== DATA EXTRACTS
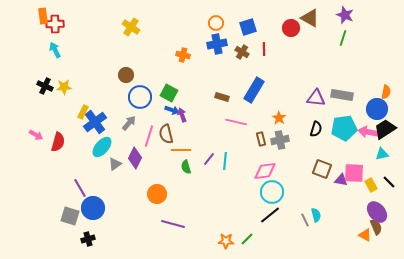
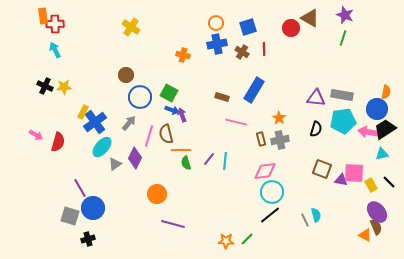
cyan pentagon at (344, 128): moved 1 px left, 7 px up
green semicircle at (186, 167): moved 4 px up
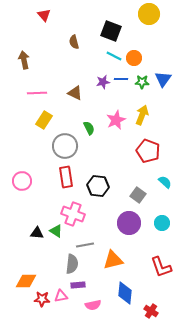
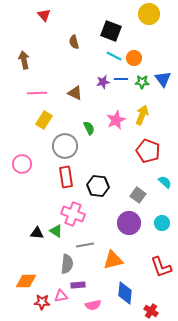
blue triangle: rotated 12 degrees counterclockwise
pink circle: moved 17 px up
gray semicircle: moved 5 px left
red star: moved 3 px down
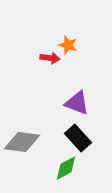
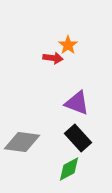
orange star: rotated 18 degrees clockwise
red arrow: moved 3 px right
green diamond: moved 3 px right, 1 px down
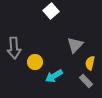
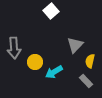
yellow semicircle: moved 2 px up
cyan arrow: moved 4 px up
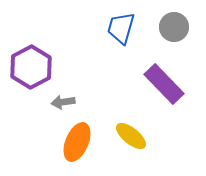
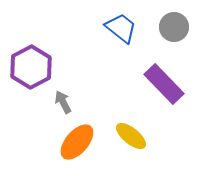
blue trapezoid: rotated 112 degrees clockwise
gray arrow: rotated 70 degrees clockwise
orange ellipse: rotated 18 degrees clockwise
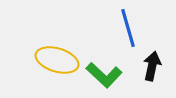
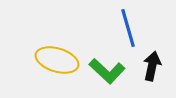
green L-shape: moved 3 px right, 4 px up
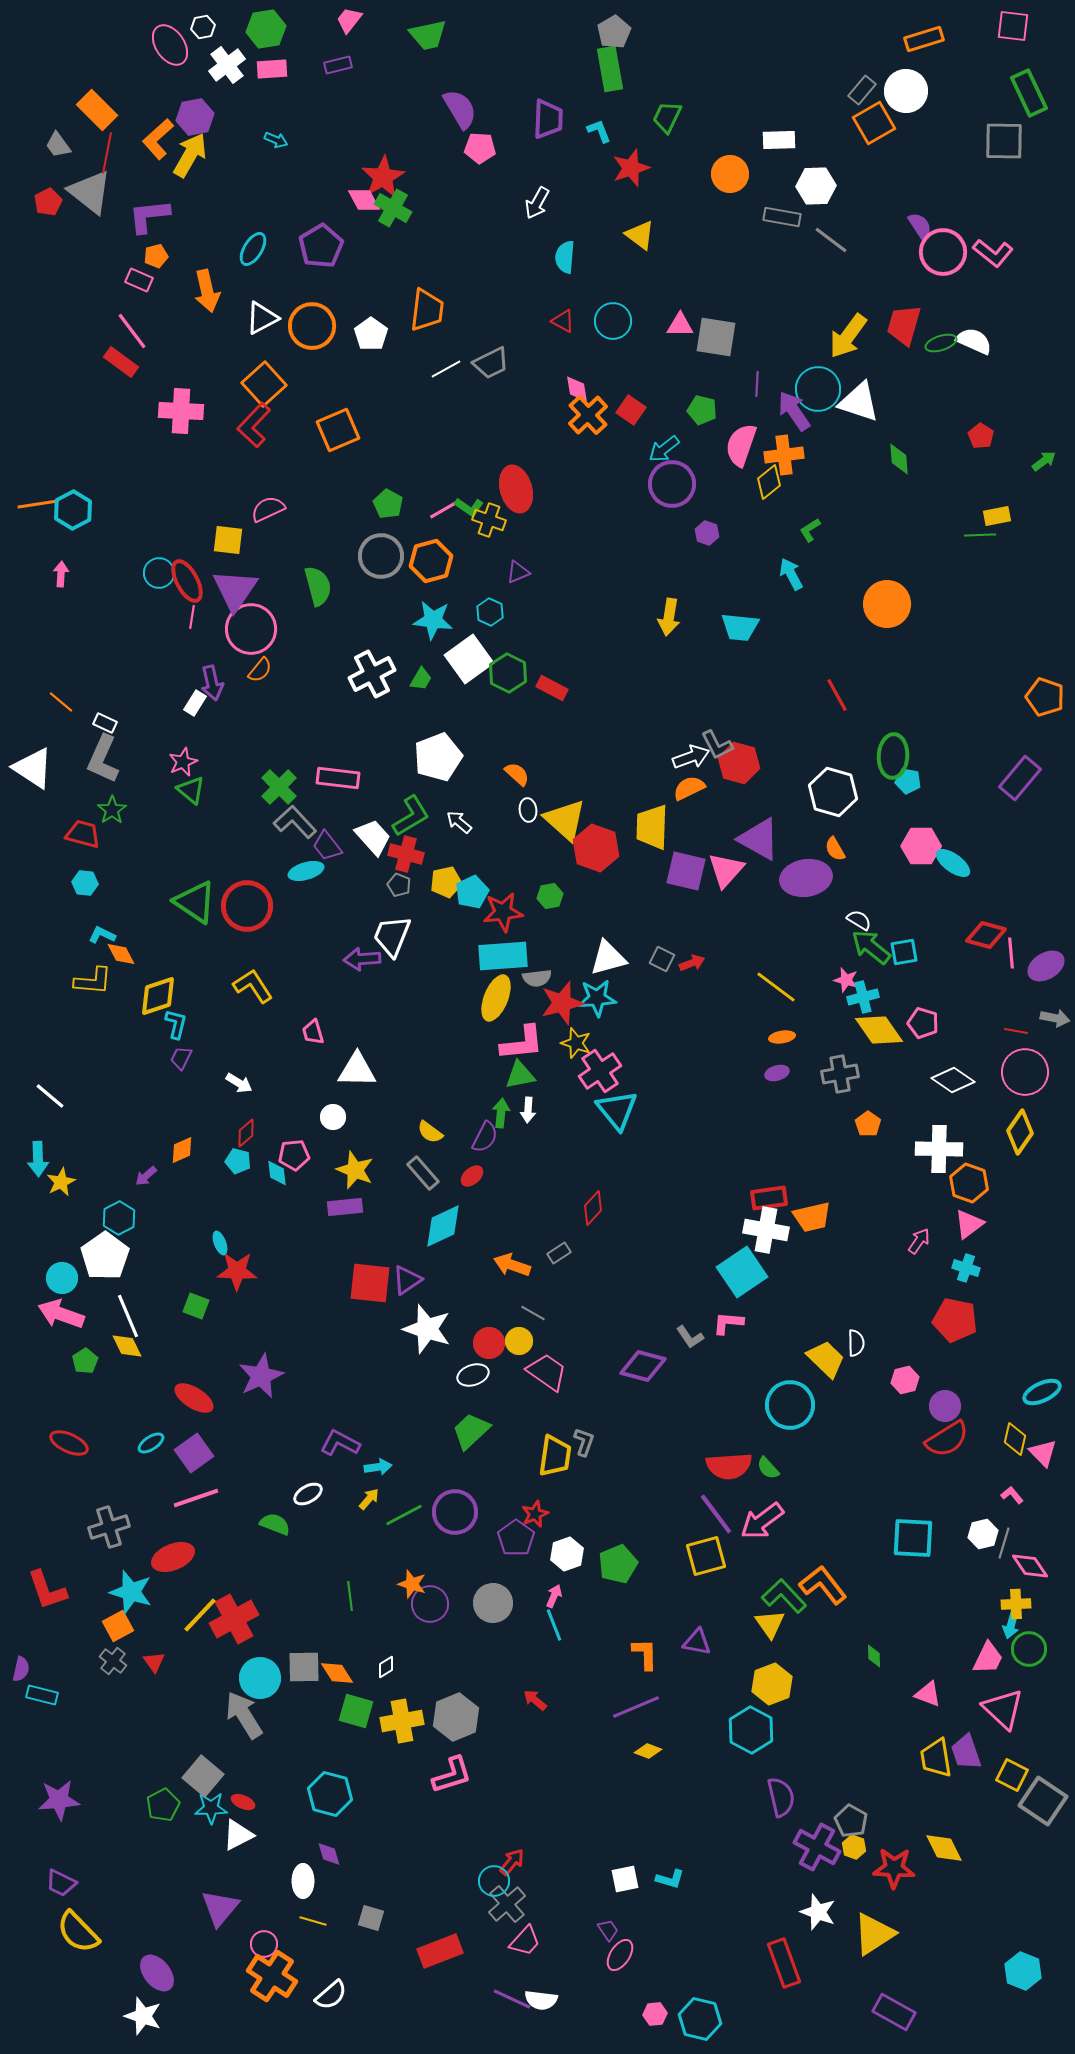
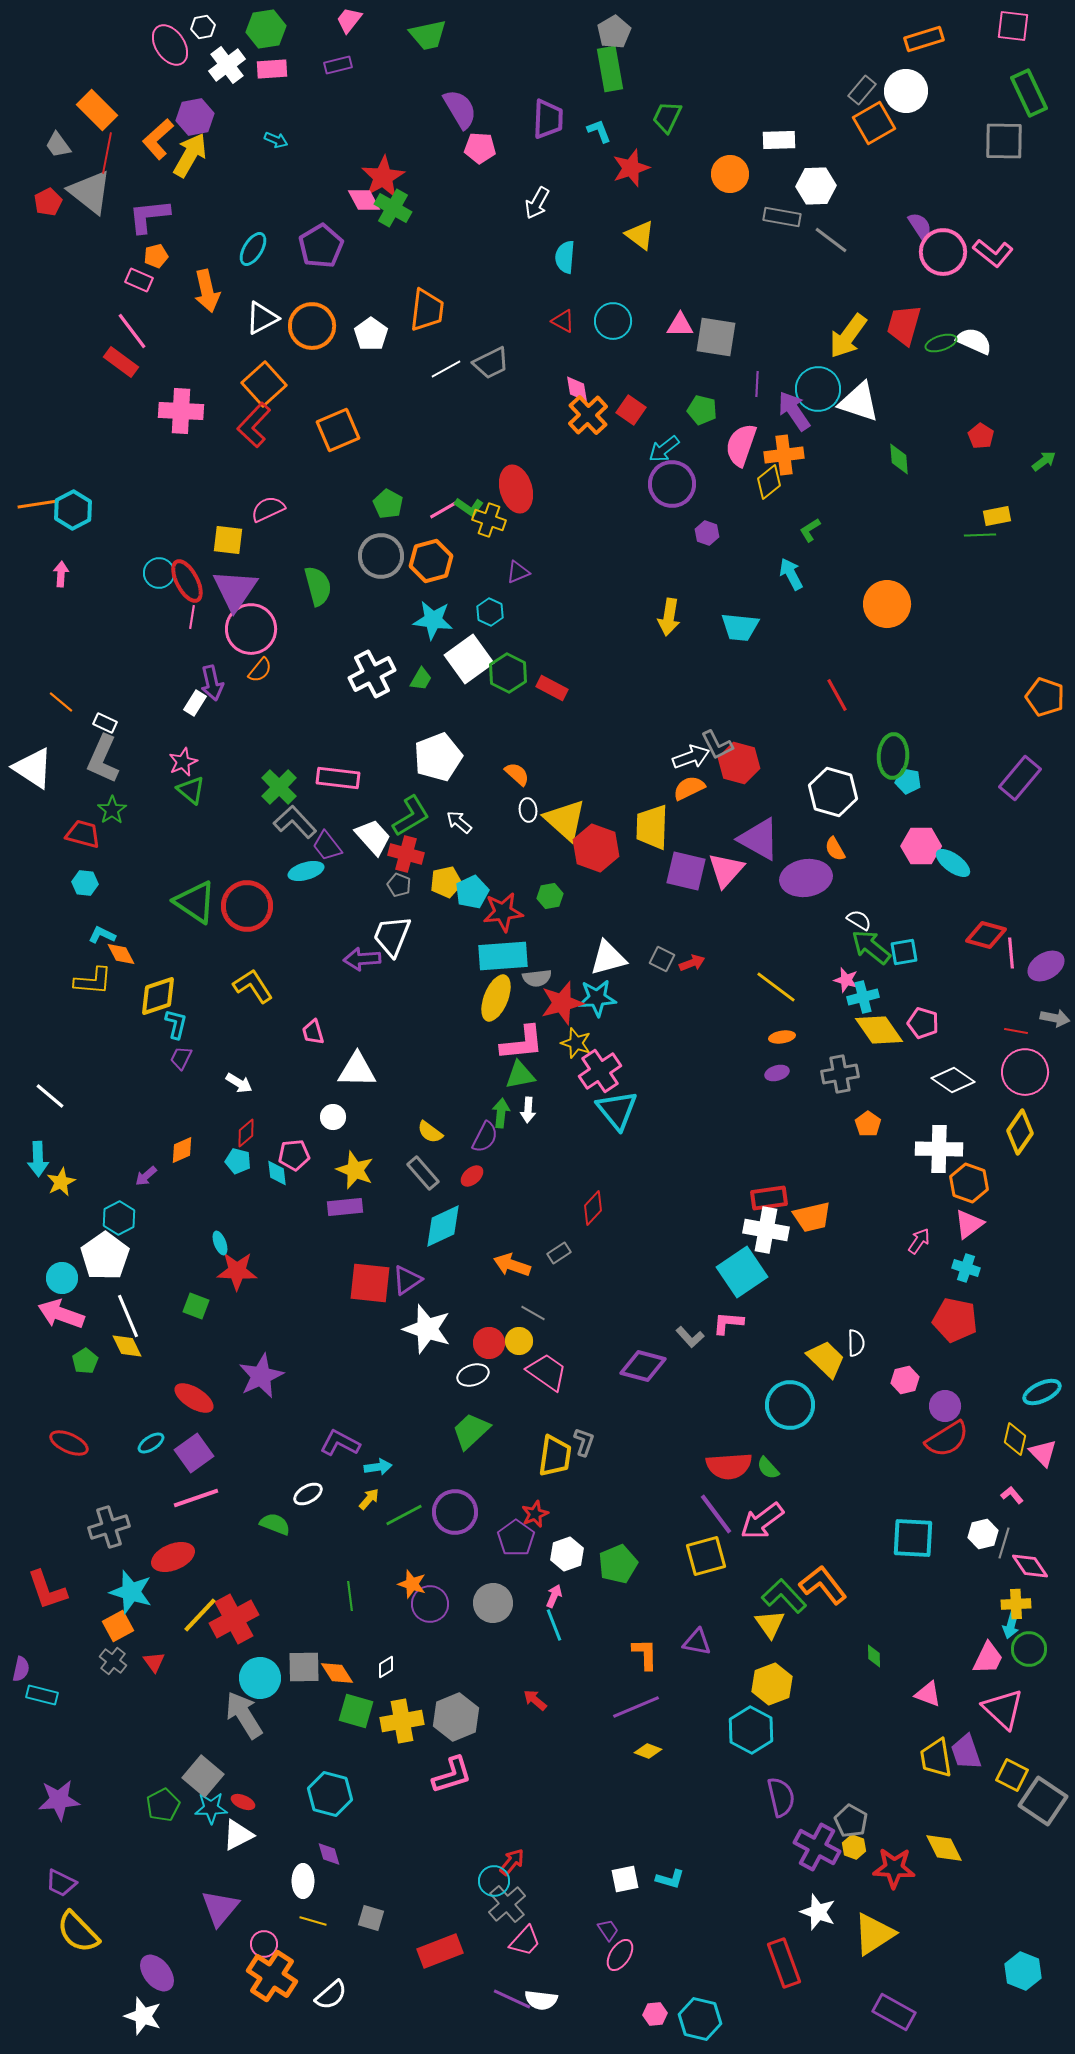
gray L-shape at (690, 1337): rotated 8 degrees counterclockwise
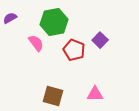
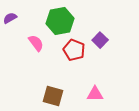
green hexagon: moved 6 px right, 1 px up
====
The answer must be the lines above from the one containing "pink circle: moved 17 px up" through the one containing "cyan arrow: moved 4 px up", reproduced exactly, with no pictures and nothing else.

RESULT BELOW:
pink circle: moved 17 px up
gray semicircle: moved 5 px left
red star: moved 3 px down
orange star: rotated 18 degrees clockwise
red arrow: moved 3 px right
green diamond: moved 3 px right, 1 px down
yellow semicircle: moved 2 px up
cyan arrow: moved 4 px up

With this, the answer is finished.